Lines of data
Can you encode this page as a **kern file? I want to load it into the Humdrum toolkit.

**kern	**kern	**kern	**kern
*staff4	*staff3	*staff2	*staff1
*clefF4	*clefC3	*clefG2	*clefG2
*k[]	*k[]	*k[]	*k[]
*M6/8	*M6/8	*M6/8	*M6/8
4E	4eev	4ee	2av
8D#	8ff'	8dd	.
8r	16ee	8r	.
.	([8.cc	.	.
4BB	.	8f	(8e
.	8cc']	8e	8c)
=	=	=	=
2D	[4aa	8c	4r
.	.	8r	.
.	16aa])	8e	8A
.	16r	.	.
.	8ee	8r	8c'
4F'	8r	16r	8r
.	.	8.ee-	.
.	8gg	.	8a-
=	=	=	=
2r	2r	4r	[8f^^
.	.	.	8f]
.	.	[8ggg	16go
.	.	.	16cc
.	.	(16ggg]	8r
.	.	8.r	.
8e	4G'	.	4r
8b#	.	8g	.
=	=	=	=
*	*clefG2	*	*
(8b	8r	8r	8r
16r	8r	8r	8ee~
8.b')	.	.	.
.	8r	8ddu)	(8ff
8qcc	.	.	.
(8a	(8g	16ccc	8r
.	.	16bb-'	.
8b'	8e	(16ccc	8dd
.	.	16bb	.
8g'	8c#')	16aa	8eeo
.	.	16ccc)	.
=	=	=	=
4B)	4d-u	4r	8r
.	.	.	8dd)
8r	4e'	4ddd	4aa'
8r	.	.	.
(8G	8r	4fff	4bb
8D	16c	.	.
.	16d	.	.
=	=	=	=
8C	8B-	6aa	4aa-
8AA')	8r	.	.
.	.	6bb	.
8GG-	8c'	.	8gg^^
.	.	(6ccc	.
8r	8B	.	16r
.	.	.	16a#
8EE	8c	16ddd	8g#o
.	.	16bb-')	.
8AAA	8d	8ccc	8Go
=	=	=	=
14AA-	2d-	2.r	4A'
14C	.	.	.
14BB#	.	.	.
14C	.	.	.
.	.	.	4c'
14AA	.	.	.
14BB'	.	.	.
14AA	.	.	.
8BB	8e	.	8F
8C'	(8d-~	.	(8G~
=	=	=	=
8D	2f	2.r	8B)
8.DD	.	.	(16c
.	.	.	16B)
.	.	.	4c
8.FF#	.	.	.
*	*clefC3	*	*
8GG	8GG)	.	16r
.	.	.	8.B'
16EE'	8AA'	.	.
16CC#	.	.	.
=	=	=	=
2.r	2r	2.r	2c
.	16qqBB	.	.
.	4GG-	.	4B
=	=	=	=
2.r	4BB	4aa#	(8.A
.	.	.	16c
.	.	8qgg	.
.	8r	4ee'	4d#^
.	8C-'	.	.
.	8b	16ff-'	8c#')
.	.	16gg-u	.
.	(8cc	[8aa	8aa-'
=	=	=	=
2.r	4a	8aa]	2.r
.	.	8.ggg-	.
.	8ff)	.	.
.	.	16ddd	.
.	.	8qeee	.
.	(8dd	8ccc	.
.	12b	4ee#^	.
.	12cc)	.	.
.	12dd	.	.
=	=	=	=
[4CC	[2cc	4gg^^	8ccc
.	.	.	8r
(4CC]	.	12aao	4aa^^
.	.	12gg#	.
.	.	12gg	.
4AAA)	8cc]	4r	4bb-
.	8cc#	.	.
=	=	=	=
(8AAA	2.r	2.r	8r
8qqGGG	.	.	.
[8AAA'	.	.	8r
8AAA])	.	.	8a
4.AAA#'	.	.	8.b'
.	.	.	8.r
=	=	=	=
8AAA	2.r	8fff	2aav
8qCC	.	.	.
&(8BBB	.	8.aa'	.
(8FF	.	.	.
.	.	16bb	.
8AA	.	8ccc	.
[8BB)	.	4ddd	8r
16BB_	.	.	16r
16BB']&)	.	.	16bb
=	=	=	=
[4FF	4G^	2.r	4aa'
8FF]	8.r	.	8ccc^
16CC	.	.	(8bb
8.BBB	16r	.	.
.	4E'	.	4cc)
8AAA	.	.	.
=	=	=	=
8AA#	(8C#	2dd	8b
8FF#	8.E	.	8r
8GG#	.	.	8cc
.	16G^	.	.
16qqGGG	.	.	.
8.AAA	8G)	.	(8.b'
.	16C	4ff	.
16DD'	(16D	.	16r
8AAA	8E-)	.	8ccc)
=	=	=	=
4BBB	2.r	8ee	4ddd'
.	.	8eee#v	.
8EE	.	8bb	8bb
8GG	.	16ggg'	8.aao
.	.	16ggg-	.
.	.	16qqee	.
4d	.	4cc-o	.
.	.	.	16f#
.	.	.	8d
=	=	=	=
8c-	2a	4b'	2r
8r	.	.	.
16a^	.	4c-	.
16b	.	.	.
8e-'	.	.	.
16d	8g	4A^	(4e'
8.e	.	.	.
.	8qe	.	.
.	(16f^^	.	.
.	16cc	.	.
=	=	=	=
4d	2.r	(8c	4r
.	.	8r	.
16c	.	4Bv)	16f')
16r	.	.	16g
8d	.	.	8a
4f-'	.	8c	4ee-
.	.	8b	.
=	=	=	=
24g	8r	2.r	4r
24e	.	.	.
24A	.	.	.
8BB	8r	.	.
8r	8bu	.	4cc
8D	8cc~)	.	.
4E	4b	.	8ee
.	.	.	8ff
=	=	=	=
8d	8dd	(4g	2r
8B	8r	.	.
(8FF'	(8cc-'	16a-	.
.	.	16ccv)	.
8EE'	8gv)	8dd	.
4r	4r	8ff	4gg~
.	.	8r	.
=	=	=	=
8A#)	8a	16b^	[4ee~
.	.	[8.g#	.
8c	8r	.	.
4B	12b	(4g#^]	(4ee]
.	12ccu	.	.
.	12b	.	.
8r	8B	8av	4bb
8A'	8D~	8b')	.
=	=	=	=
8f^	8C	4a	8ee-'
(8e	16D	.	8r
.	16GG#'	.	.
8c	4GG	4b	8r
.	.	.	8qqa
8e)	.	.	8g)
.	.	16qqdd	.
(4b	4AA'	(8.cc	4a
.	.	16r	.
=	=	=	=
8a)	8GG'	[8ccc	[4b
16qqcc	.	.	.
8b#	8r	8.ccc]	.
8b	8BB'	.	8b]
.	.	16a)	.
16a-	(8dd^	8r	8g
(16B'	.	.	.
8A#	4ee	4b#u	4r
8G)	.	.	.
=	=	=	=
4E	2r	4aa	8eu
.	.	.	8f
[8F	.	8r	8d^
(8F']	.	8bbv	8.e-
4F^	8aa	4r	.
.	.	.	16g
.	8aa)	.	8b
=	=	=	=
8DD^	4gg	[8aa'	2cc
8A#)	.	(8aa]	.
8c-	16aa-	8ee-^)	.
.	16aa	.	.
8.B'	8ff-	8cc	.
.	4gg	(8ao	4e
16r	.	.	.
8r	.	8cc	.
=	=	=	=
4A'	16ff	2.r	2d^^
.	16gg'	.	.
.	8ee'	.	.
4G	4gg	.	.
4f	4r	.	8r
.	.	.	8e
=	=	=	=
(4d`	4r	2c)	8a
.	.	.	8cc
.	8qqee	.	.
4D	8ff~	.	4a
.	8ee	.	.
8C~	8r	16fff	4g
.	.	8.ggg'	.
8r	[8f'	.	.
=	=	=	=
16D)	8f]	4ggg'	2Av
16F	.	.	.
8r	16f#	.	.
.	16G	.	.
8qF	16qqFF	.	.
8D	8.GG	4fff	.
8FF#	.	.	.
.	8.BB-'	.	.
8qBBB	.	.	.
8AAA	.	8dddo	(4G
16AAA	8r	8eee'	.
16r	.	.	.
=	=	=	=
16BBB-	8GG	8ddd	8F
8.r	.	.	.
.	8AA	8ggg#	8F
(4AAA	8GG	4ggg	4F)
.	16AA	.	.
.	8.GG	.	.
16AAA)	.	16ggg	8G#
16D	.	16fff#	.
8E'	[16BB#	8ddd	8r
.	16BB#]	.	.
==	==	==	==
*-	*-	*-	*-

» SHORT EXERCISE
Select every line in the entries above that contains the string "kern". Case counts.

» ANSWER FOR THE TASK
Can you encode this page as a **kern file? I want to load it into the Humdrum toolkit.
**kern	**kern	**kern	**kern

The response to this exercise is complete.